_ACTIVITY_. Please give the number of lines in the entries below that hold "blue", with no other words.
BEGIN DATA LISTING
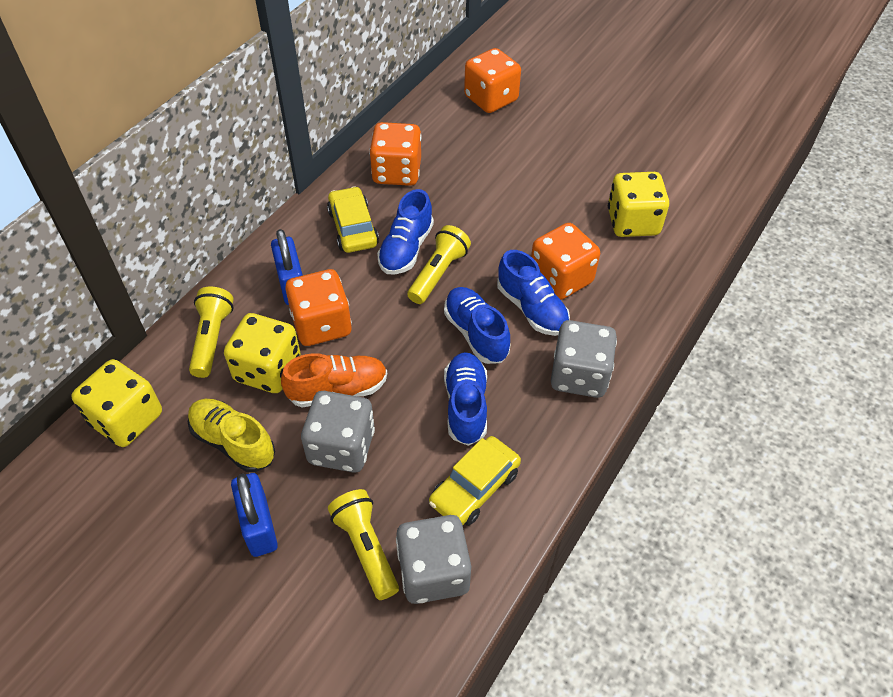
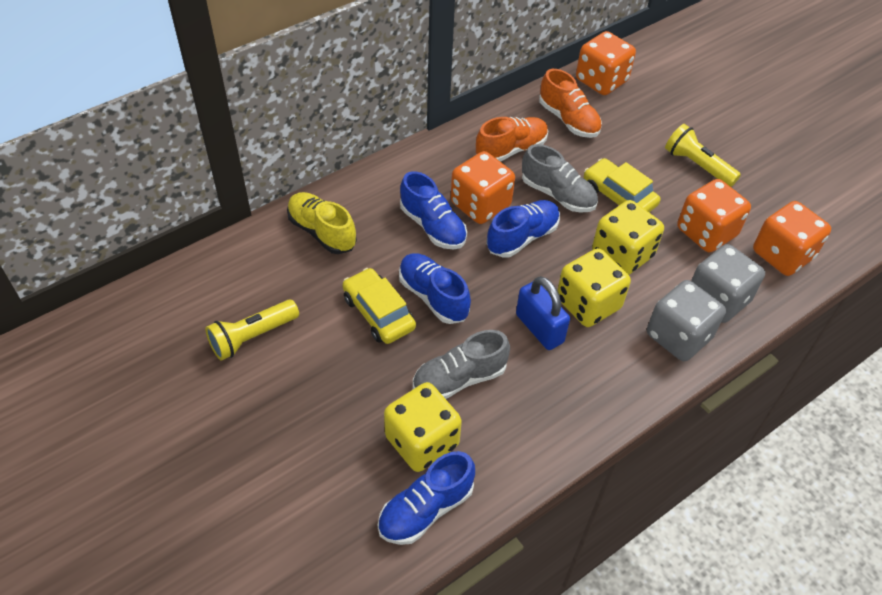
blue padlock: 2 -> 1
grey dice: 3 -> 2
grey shoe: 0 -> 2
orange shoe: 1 -> 2
yellow flashlight: 3 -> 2

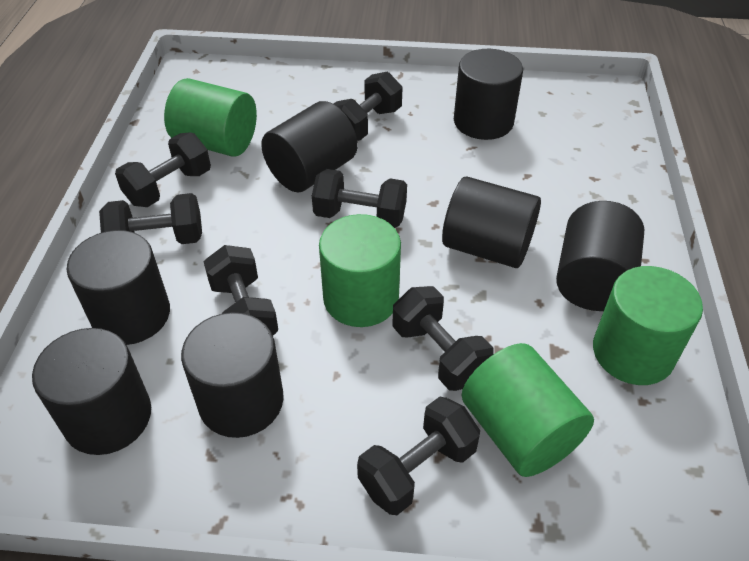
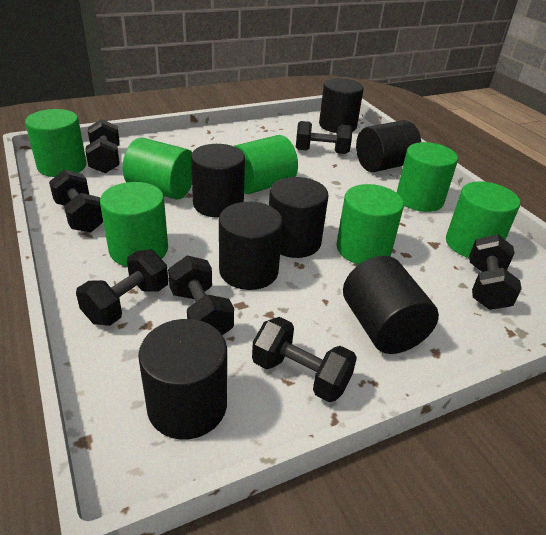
green cylinder: 4 -> 7

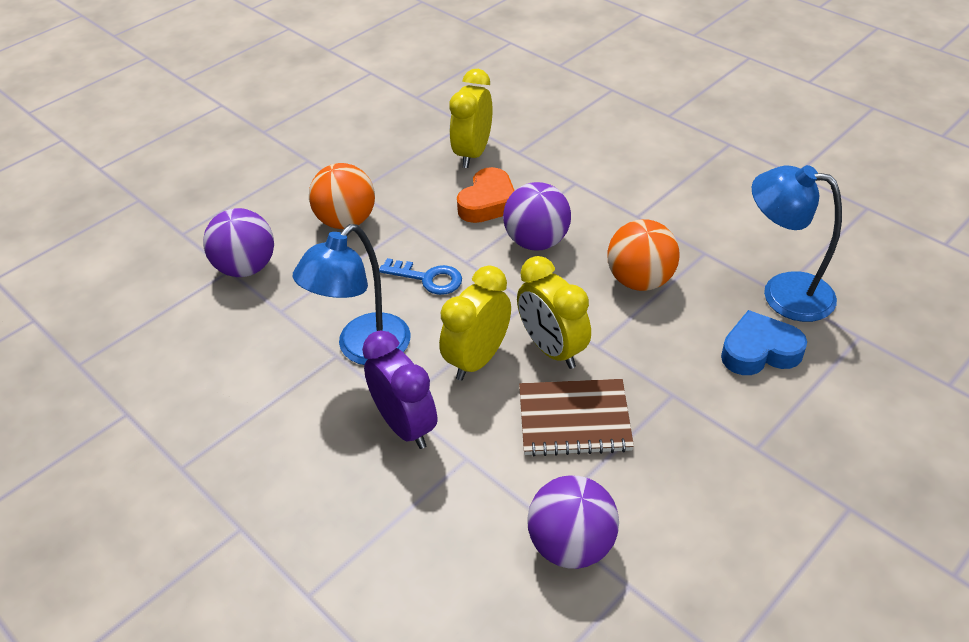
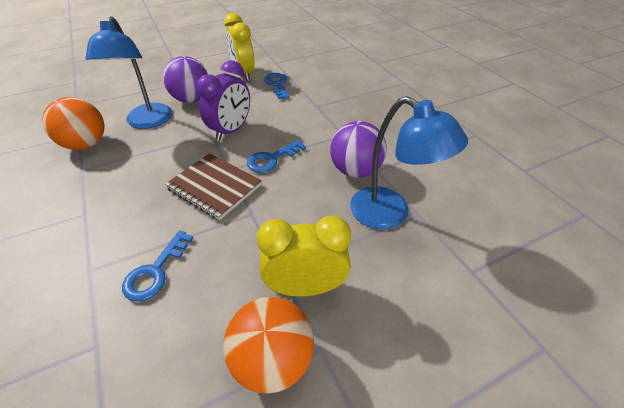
blue heart: 1 -> 0
blue key: 1 -> 3
orange heart: 1 -> 0
purple ball: 3 -> 2
yellow clock: 3 -> 2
END DATA LISTING
_REPLY TO THE EXERCISE_. 3